[Opening DATA RECORDS section]

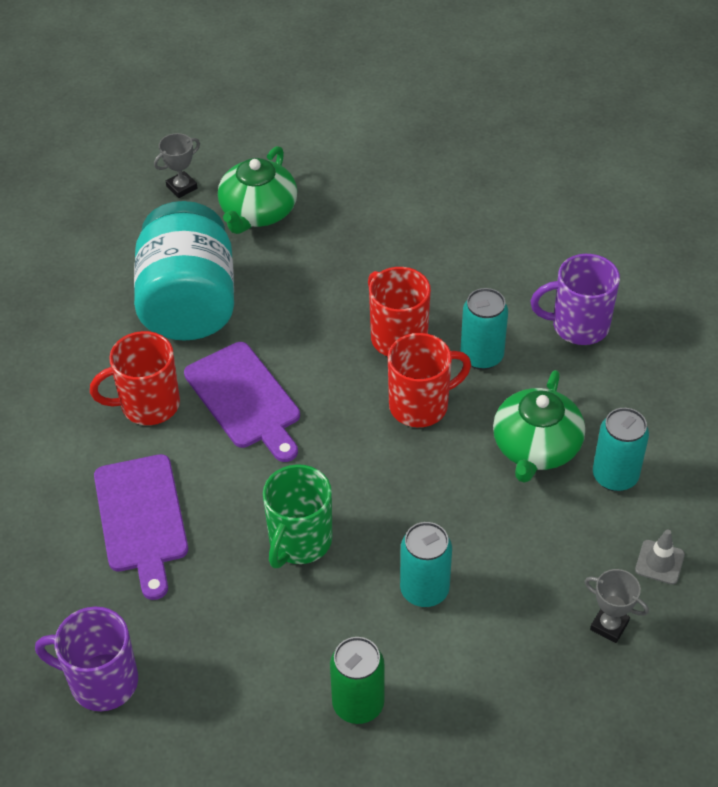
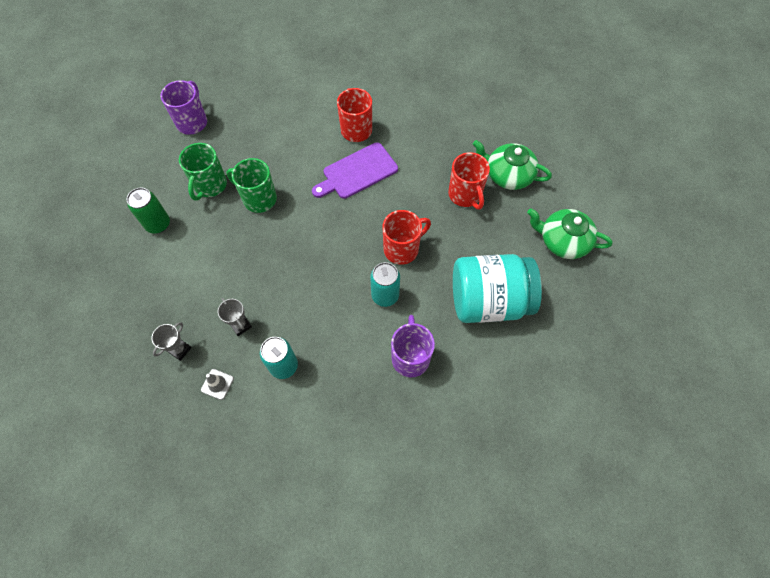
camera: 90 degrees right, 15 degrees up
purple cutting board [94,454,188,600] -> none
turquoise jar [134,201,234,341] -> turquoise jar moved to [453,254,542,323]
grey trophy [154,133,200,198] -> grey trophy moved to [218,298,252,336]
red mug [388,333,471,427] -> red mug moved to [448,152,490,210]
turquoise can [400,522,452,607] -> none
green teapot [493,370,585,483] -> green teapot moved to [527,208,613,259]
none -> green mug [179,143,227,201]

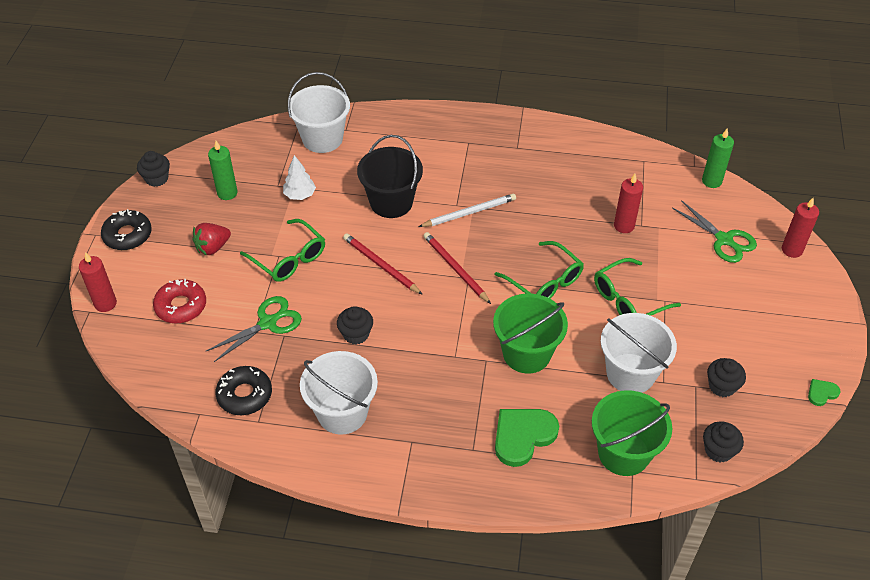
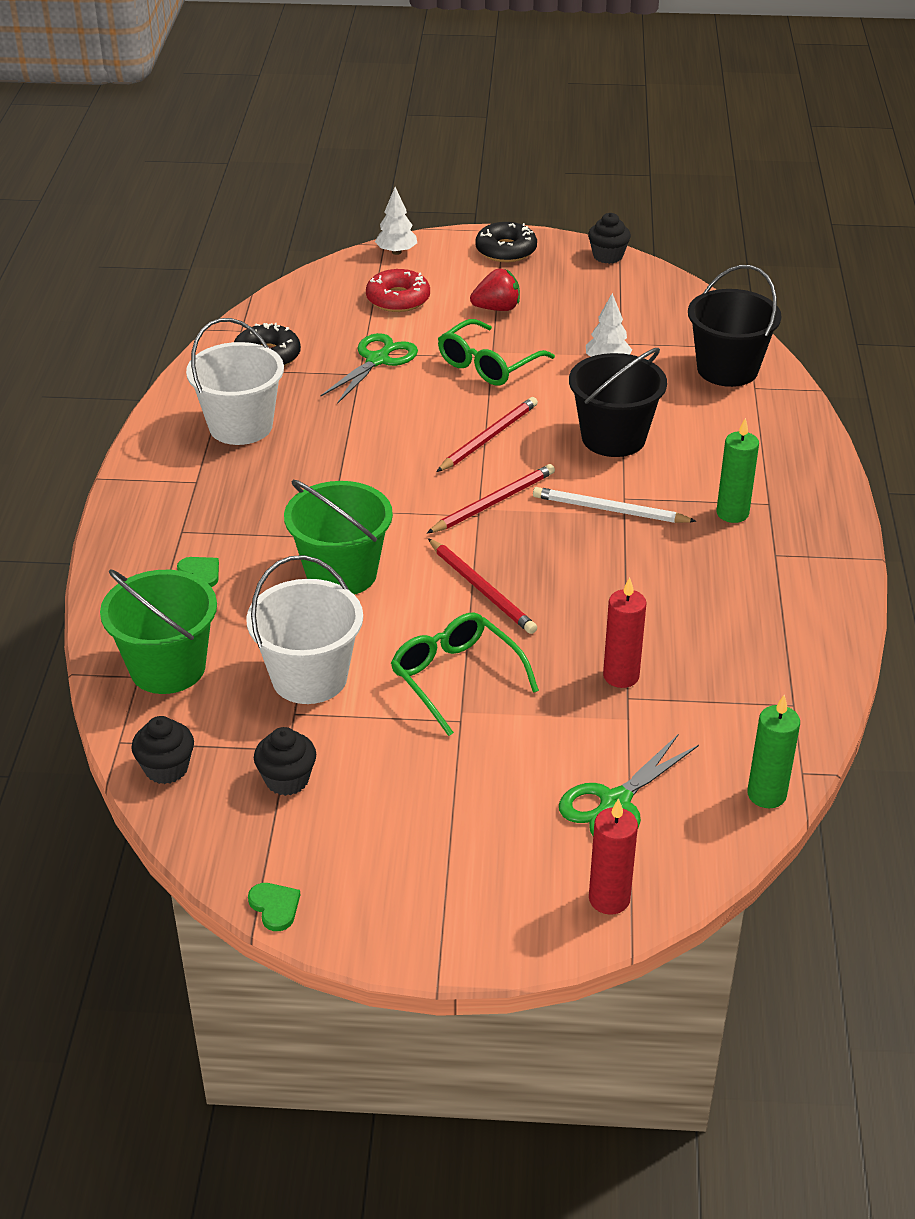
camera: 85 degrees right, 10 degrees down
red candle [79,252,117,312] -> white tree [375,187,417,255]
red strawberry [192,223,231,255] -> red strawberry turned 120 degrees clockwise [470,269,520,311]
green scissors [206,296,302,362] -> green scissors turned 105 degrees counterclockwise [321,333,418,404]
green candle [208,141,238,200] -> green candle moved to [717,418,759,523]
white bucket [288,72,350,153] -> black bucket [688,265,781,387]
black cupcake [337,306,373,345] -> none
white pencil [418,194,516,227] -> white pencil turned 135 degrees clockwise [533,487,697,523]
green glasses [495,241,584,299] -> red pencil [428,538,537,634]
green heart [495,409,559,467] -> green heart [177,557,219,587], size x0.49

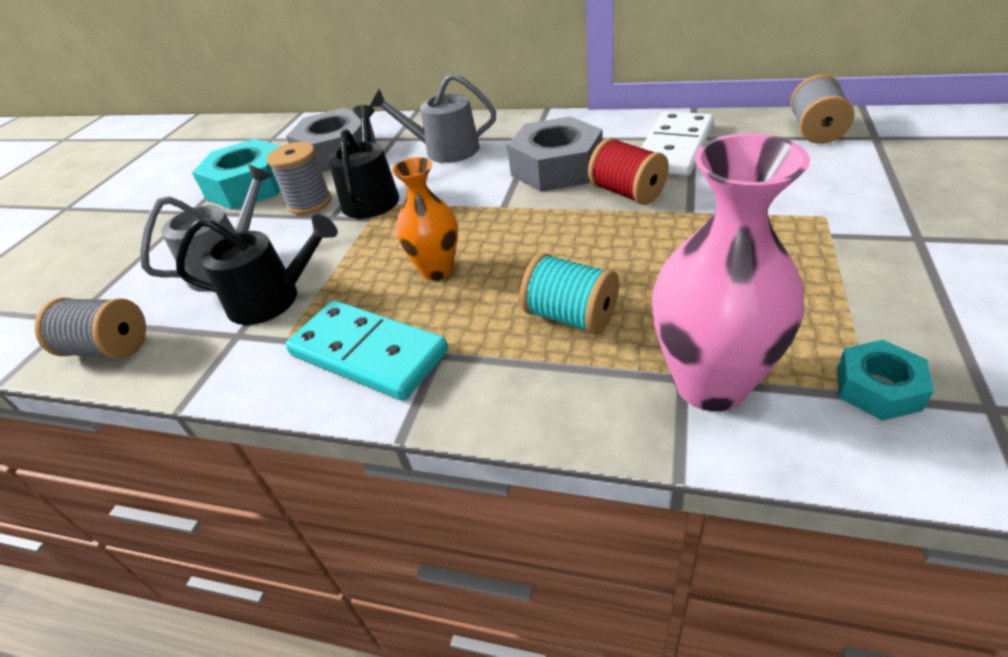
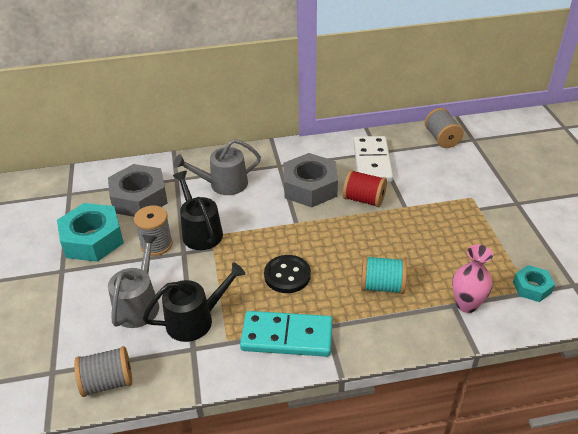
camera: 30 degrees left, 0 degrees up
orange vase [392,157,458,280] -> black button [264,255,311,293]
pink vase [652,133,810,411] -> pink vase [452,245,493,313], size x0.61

[Closing DATA RECORDS section]

HOW TO COMPLETE THIS TASK ▸ Please print all the entries exactly as written, but drop the pictures.

ANSWER SPACE ▸
camera: 90 degrees right, 15 degrees up
purple cutting board [94,454,188,600] -> none
turquoise jar [134,201,234,341] -> turquoise jar moved to [453,254,542,323]
grey trophy [154,133,200,198] -> grey trophy moved to [218,298,252,336]
red mug [388,333,471,427] -> red mug moved to [448,152,490,210]
turquoise can [400,522,452,607] -> none
green teapot [493,370,585,483] -> green teapot moved to [527,208,613,259]
none -> green mug [179,143,227,201]

camera: 85 degrees right, 10 degrees down
red candle [79,252,117,312] -> white tree [375,187,417,255]
red strawberry [192,223,231,255] -> red strawberry turned 120 degrees clockwise [470,269,520,311]
green scissors [206,296,302,362] -> green scissors turned 105 degrees counterclockwise [321,333,418,404]
green candle [208,141,238,200] -> green candle moved to [717,418,759,523]
white bucket [288,72,350,153] -> black bucket [688,265,781,387]
black cupcake [337,306,373,345] -> none
white pencil [418,194,516,227] -> white pencil turned 135 degrees clockwise [533,487,697,523]
green glasses [495,241,584,299] -> red pencil [428,538,537,634]
green heart [495,409,559,467] -> green heart [177,557,219,587], size x0.49

camera: 30 degrees left, 0 degrees up
orange vase [392,157,458,280] -> black button [264,255,311,293]
pink vase [652,133,810,411] -> pink vase [452,245,493,313], size x0.61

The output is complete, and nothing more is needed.